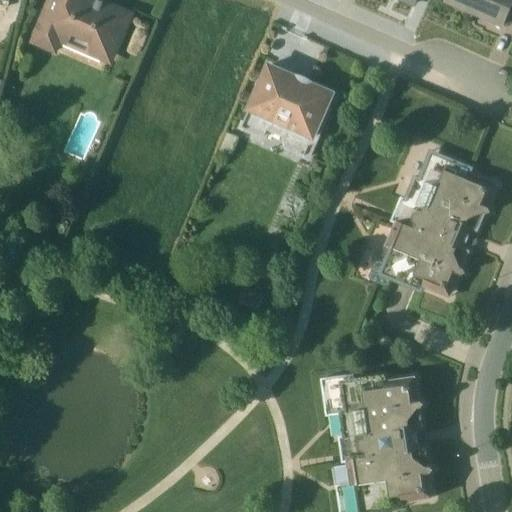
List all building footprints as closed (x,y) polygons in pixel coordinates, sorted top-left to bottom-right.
[(48,0),(29,44),(30,45),(56,56),(60,45),(108,66),(129,16),(93,0),(48,0)] [(391,0),(413,9),(416,0),(391,0)] [(511,0),(444,0),(443,2),(500,27),(511,0)] [(266,67),(238,132),(260,141),(264,132),(281,140),(280,143),(282,151),(306,161),(328,111),(324,109),(331,94),(311,86),(310,88),(292,81),(293,78),(267,67),(266,67)] [(237,139),(226,134),(218,152),(229,157),(237,139)] [(493,191),(490,184),(468,174),(464,166),(439,156),(425,161),(417,179),(413,178),(403,199),(399,198),(389,222),(392,224),(383,247),(387,249),(382,263),(377,262),(372,265),(368,277),(370,282),(382,287),(388,285),(389,282),(420,294),(423,288),(443,296),(451,293),(465,257),(462,250),(471,230),(479,226),(493,191)] [(386,511),(404,509),(404,504),(432,499),(424,448),(418,449),(416,429),(421,428),(414,377),(386,381),(385,375),(354,379),(353,375),(319,379),(325,417),(338,416),(340,436),(337,437),(340,463),(345,463),(346,466),(332,468),(337,511),(386,511)]
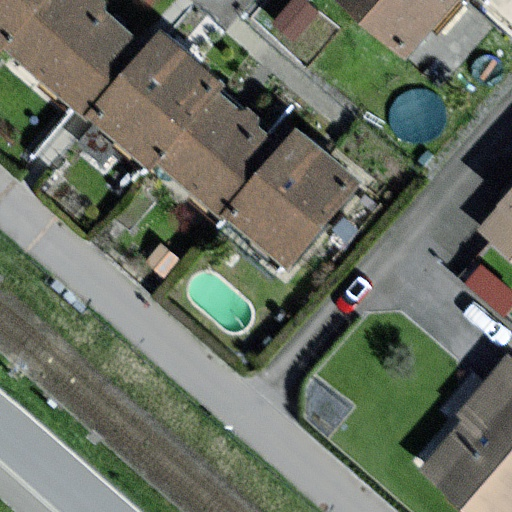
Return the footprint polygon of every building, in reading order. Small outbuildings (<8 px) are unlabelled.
[(0,0),(0,51),(4,55),(8,50),(50,0),(0,0)] [(98,5),(92,0),(50,0),(8,50),(88,119),(91,116),(149,48),(98,5)] [(342,0),(412,61),(465,0),(342,0)] [(91,116),(157,172),(162,165),(222,96),(228,89),(186,54),(162,33),(149,48),(91,116)] [(286,151),(250,120),(222,96),(162,165),(227,220),(286,151)] [(324,154),(300,134),(286,151),(227,220),(288,273),(362,187),(324,154)] [(511,194),(497,212),(505,218),(488,238),(511,258),(511,194)] [(511,511),(511,360),(461,418),(469,424),(425,473),(469,511),(511,511)]
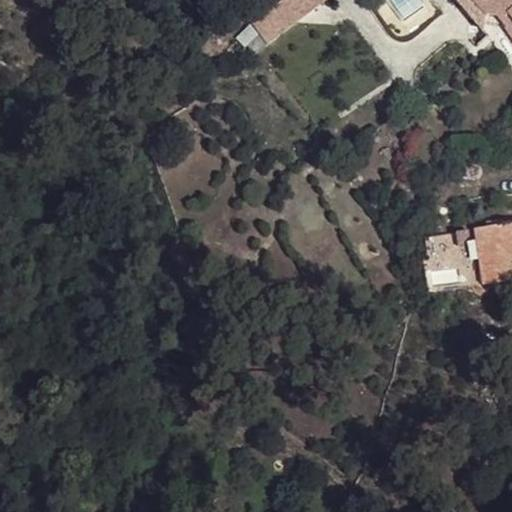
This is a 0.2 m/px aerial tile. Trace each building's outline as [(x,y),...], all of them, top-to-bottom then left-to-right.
[(285,0),(251,27),(266,47),(316,9),(309,0),(285,0)] [(309,0),(316,9),(327,0),(309,0)] [(483,31),(493,43),(508,32),(506,30),(511,27),(507,21),(485,17),(470,0),(459,0),(456,2),(481,31),(483,31)] [(511,0),(470,0),(485,17),(507,21),(511,27),(506,30),(508,32),(511,38),(511,0)] [(511,142),(511,116),(498,127),(510,144),(511,142)] [(485,224),(486,230),(505,227),(504,222),(485,224)] [(473,232),(482,287),(511,282),(511,226),(505,227),(486,230),(473,232)] [(455,235),(457,249),(468,238),(467,233),(455,235)]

:::::

Identify every line in the entries above that contains the string "right", treating case as significant, and copy each of those lines.

**FINISHED ANSWER**:
List all building footprints as closed (x,y) polygons in pixel coordinates, sorted top-left to bottom-right.
This is a 0.2 m/px aerial tile. Trace each building's outline as [(x,y),...], all of them, top-to-bottom then left-to-right.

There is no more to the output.